* Work to be completed *
Pick out the lines below that include the string "black".

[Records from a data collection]
......
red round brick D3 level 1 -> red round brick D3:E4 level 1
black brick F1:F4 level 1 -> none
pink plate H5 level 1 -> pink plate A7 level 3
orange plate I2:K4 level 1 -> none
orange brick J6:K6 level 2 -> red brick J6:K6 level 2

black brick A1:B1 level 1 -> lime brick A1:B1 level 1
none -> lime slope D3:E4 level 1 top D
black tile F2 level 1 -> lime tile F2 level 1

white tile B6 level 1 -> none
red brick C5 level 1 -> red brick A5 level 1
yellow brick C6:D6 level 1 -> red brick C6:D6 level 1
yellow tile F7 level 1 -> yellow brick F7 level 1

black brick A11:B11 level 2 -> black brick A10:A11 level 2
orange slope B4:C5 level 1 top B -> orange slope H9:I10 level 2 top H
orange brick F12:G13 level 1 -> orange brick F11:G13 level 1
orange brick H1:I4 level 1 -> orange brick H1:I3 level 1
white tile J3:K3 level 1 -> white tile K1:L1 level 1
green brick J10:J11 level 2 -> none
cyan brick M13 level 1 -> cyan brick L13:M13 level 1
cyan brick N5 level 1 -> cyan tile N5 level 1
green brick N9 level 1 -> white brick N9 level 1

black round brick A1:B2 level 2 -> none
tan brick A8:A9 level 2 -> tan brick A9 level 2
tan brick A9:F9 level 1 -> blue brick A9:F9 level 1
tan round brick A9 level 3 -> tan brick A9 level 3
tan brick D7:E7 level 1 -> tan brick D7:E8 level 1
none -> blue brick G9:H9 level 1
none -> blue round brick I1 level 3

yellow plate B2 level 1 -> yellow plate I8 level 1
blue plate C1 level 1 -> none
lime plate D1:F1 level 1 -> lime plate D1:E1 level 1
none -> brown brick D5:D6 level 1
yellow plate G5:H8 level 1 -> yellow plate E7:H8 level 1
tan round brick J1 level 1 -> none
......
* Solution to the exercise *
black brick F1:F4 level 1 -> none
black brick A1:B1 level 1 -> lime brick A1:B1 level 1
black tile F2 level 1 -> lime tile F2 level 1
black brick A11:B11 level 2 -> black brick A10:A11 level 2
black round brick A1:B2 level 2 -> none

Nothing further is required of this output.